● DATA RECORDS:
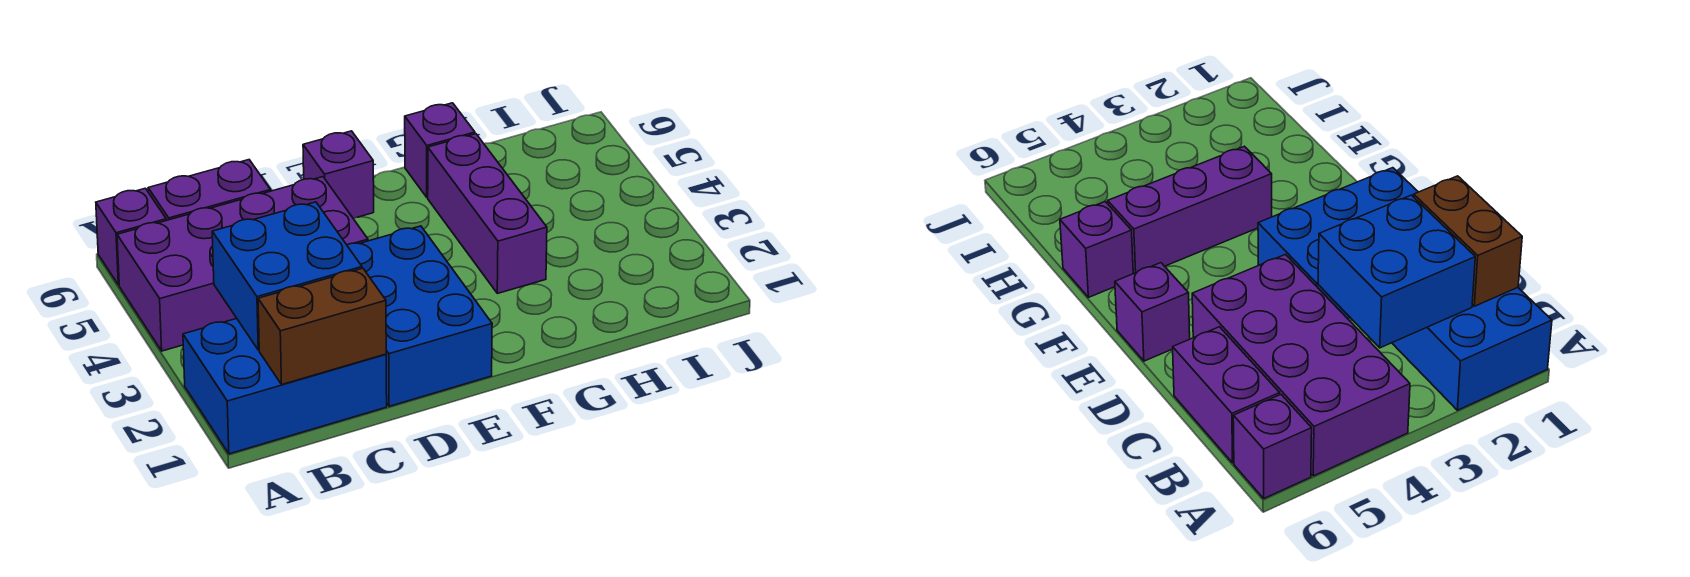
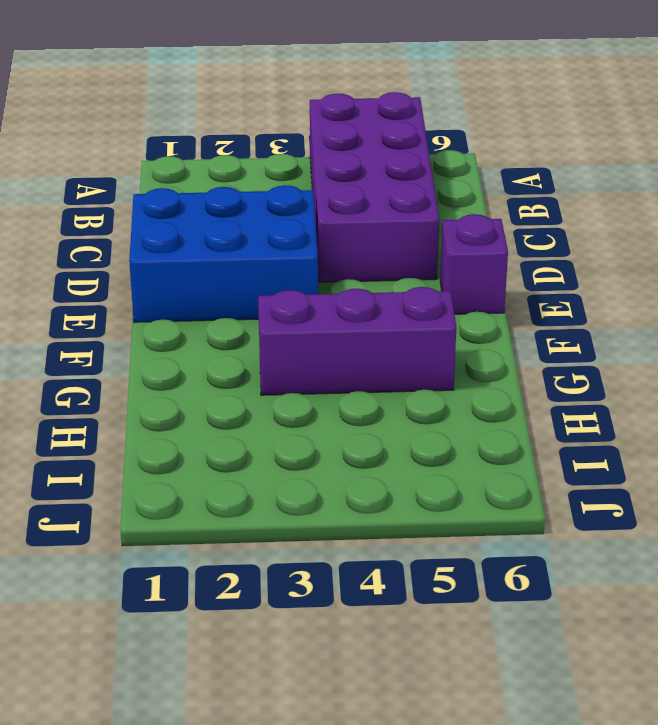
none -> blue brick A1:C2 level 1
none -> purple brick A6 level 1

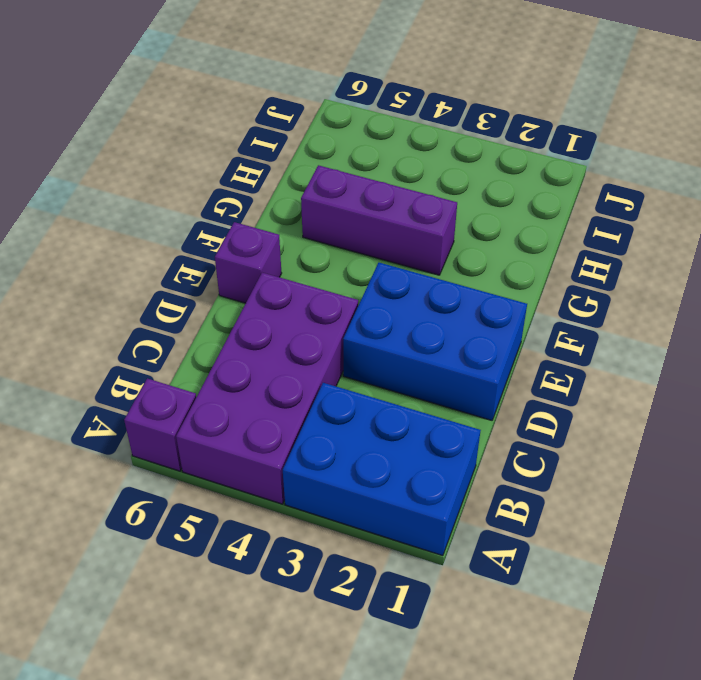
blue brick A1:B3 level 1 -> blue brick A1:C2 level 1
none -> purple brick B6:C6 level 1
none -> purple brick G6 level 1

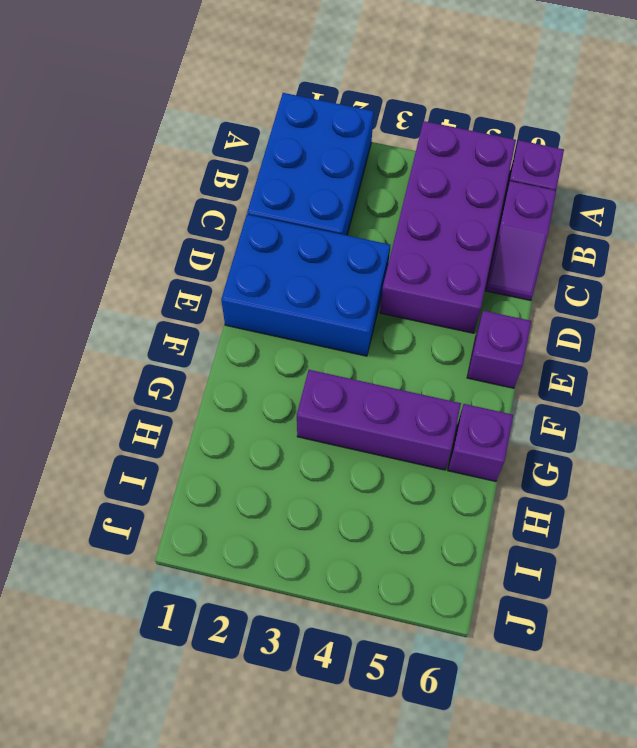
purple slope B6:C6 level 1 top B -> purple brick B6:C6 level 1
none -> brown brick B1:C1 level 2
none -> blue brick B2:C3 level 2

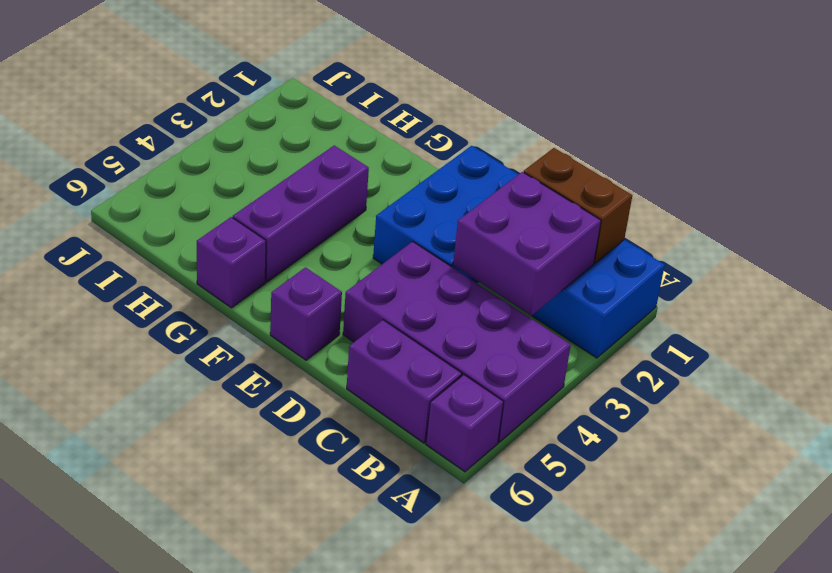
purple brick B2:C3 level 2 -> blue brick B2:C3 level 2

● DIRECTIONS:
Whenever images occur above, omit them and retype each line exactly as it stands.

● RESULT OF THE TASK:
none -> blue brick A1:C2 level 1
none -> purple brick A6 level 1

blue brick A1:B3 level 1 -> blue brick A1:C2 level 1
none -> purple brick B6:C6 level 1
none -> purple brick G6 level 1

purple slope B6:C6 level 1 top B -> purple brick B6:C6 level 1
none -> brown brick B1:C1 level 2
none -> blue brick B2:C3 level 2

purple brick B2:C3 level 2 -> blue brick B2:C3 level 2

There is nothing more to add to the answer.